» Data segment

———

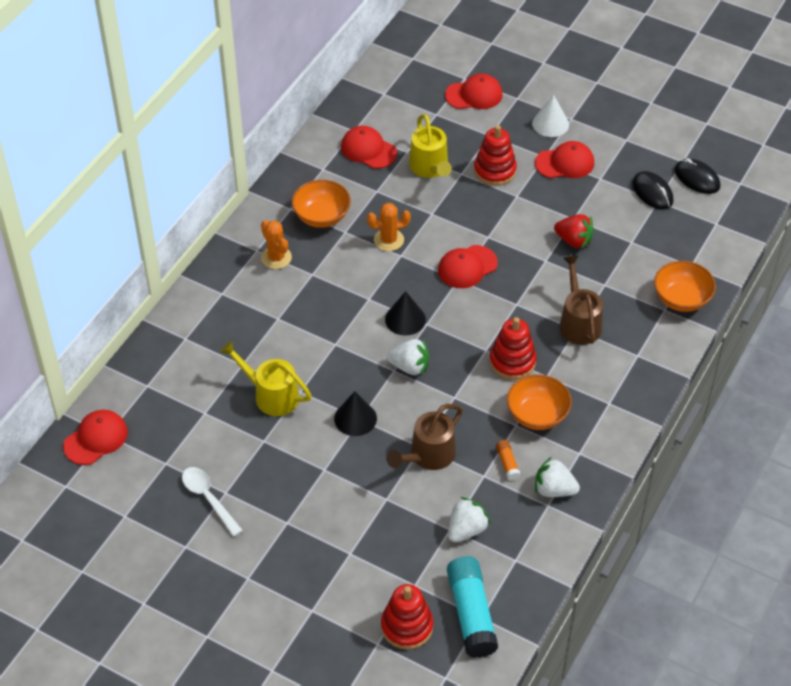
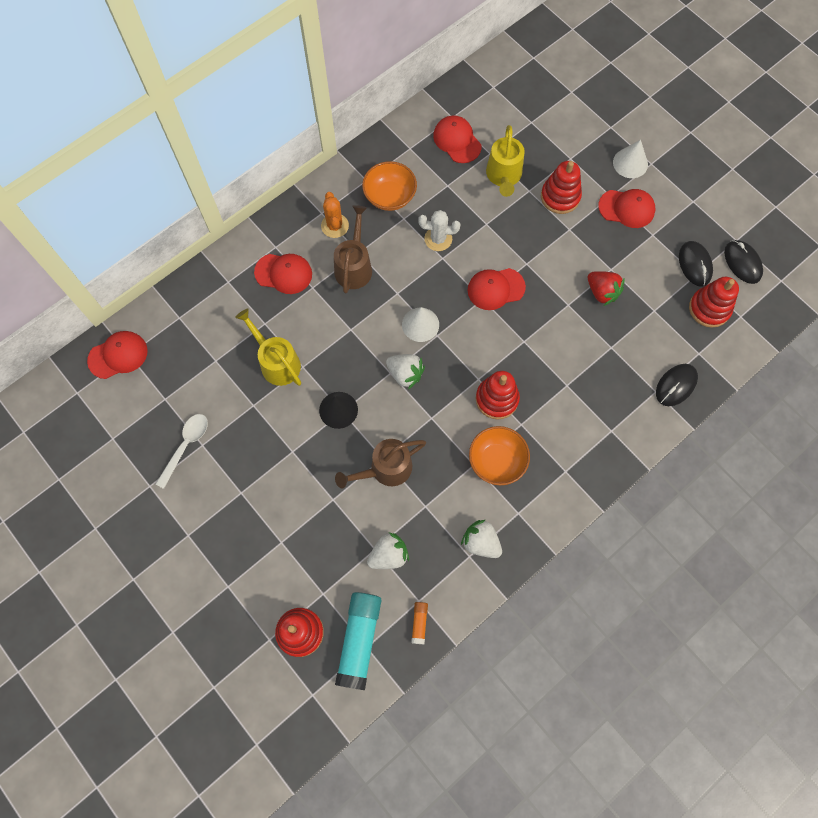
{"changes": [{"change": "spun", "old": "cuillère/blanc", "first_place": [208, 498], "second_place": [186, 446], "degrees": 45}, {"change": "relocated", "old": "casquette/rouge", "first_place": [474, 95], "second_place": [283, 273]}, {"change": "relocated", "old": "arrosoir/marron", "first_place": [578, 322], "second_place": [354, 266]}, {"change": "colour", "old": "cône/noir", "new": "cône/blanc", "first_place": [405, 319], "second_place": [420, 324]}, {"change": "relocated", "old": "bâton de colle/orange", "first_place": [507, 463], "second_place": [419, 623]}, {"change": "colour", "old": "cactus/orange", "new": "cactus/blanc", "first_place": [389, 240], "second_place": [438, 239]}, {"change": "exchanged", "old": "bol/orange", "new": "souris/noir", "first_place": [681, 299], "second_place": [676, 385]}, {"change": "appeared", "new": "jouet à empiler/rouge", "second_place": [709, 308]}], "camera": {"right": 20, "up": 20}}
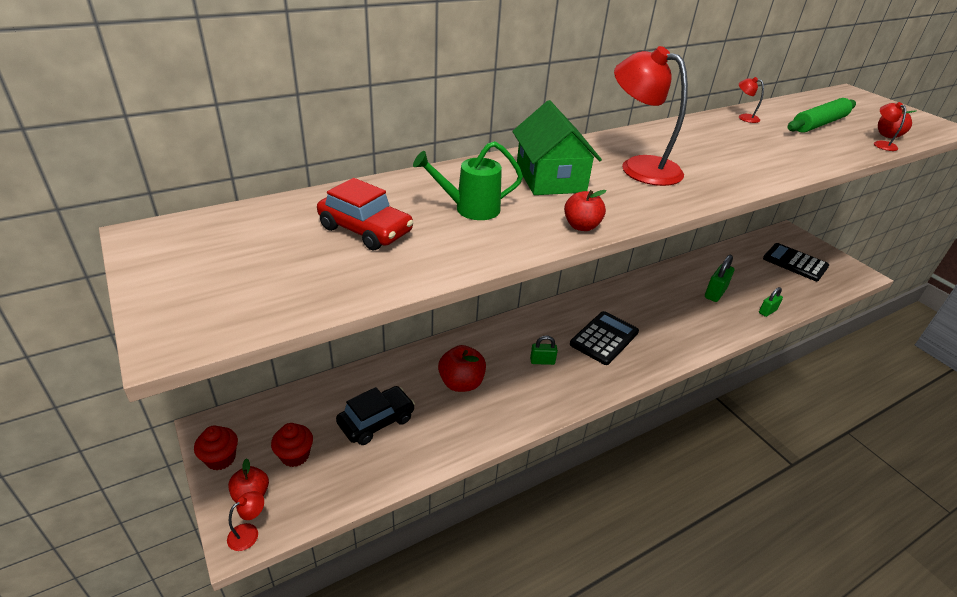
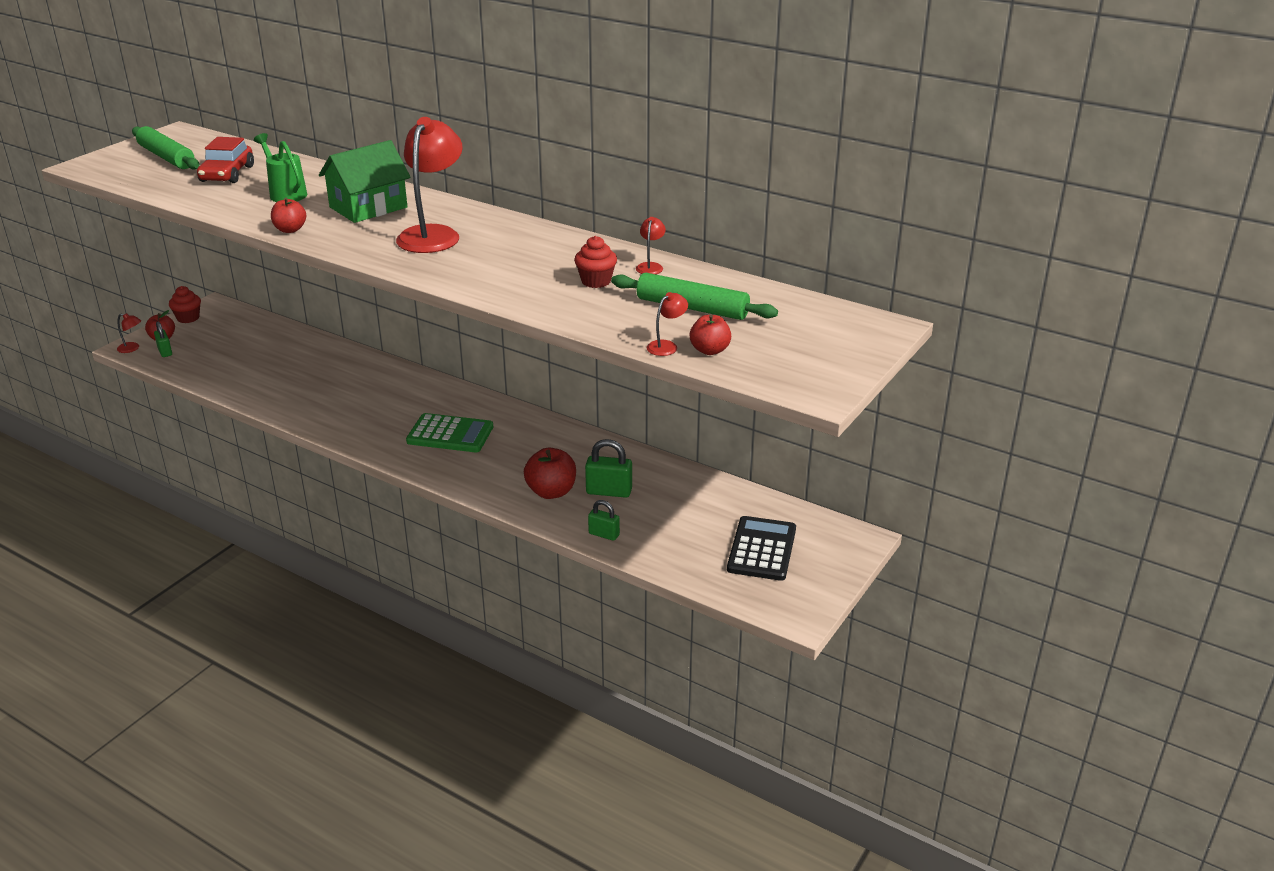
{"changes": [{"change": "appeared", "new": "rouleau à pâtisserie/vert", "second_place": [166, 157]}, {"change": "relocated", "old": "cadenas/vert", "first_place": [542, 361], "second_place": [165, 352]}, {"change": "colour", "old": "calculatrice/noir", "new": "calculatrice/vert", "first_place": [604, 338], "second_place": [450, 434]}, {"change": "relocated", "old": "pomme/rouge", "first_place": [461, 383], "second_place": [551, 492]}, {"change": "relocated", "old": "muffin/rouge", "first_place": [295, 455], "second_place": [596, 281]}, {"change": "missing", "old": "voiture/noir", "first_place": [376, 421]}], "camera": {"right": 65, "up": -5}}
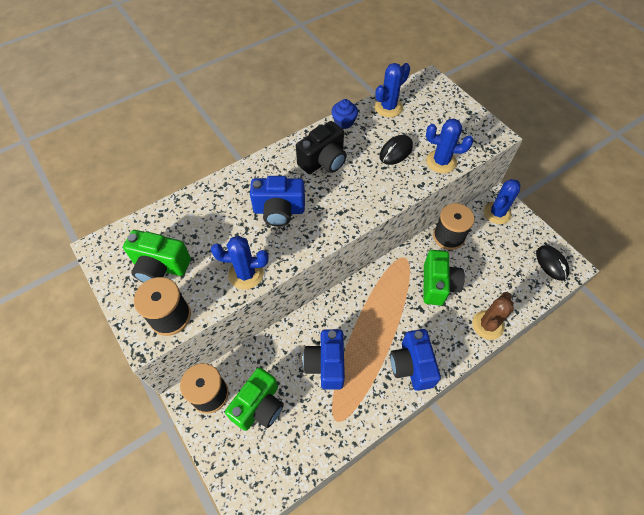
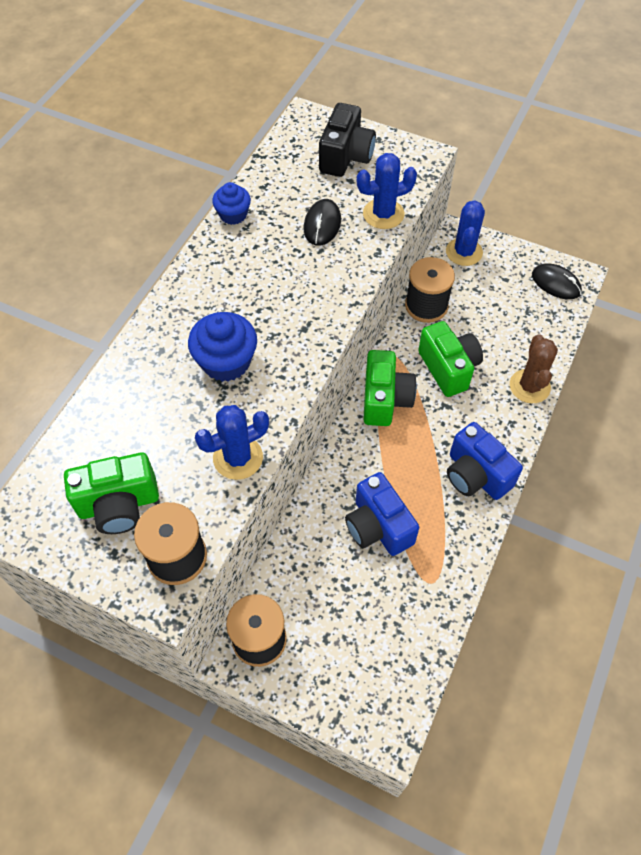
{"changes": [{"change": "exchanged", "old": "appareil photo/bleu", "new": "muffin/bleu", "first_place": [279, 210], "second_place": [226, 362]}, {"change": "relocated", "old": "appareil photo/noir", "first_place": [323, 161], "second_place": [346, 157]}, {"change": "relocated", "old": "appareil photo/vert", "first_place": [259, 406], "second_place": [385, 399]}, {"change": "missing", "old": "cactus/bleu", "first_place": [388, 107]}], "camera": {"right": -30, "up": 0}}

———

» Problem requirements
Provide the listing above once more, exactly, with the pictures removed.

» Answer to this task
{"changes": [{"change": "spun", "old": "cuillère/blanc", "first_place": [208, 498], "second_place": [186, 446], "degrees": 45}, {"change": "relocated", "old": "casquette/rouge", "first_place": [474, 95], "second_place": [283, 273]}, {"change": "relocated", "old": "arrosoir/marron", "first_place": [578, 322], "second_place": [354, 266]}, {"change": "colour", "old": "cône/noir", "new": "cône/blanc", "first_place": [405, 319], "second_place": [420, 324]}, {"change": "relocated", "old": "bâton de colle/orange", "first_place": [507, 463], "second_place": [419, 623]}, {"change": "colour", "old": "cactus/orange", "new": "cactus/blanc", "first_place": [389, 240], "second_place": [438, 239]}, {"change": "exchanged", "old": "bol/orange", "new": "souris/noir", "first_place": [681, 299], "second_place": [676, 385]}, {"change": "appeared", "new": "jouet à empiler/rouge", "second_place": [709, 308]}], "camera": {"right": 20, "up": 20}}
{"changes": [{"change": "appeared", "new": "rouleau à pâtisserie/vert", "second_place": [166, 157]}, {"change": "relocated", "old": "cadenas/vert", "first_place": [542, 361], "second_place": [165, 352]}, {"change": "colour", "old": "calculatrice/noir", "new": "calculatrice/vert", "first_place": [604, 338], "second_place": [450, 434]}, {"change": "relocated", "old": "pomme/rouge", "first_place": [461, 383], "second_place": [551, 492]}, {"change": "relocated", "old": "muffin/rouge", "first_place": [295, 455], "second_place": [596, 281]}, {"change": "missing", "old": "voiture/noir", "first_place": [376, 421]}], "camera": {"right": 65, "up": -5}}
{"changes": [{"change": "exchanged", "old": "appareil photo/bleu", "new": "muffin/bleu", "first_place": [279, 210], "second_place": [226, 362]}, {"change": "relocated", "old": "appareil photo/noir", "first_place": [323, 161], "second_place": [346, 157]}, {"change": "relocated", "old": "appareil photo/vert", "first_place": [259, 406], "second_place": [385, 399]}, {"change": "missing", "old": "cactus/bleu", "first_place": [388, 107]}], "camera": {"right": -30, "up": 0}}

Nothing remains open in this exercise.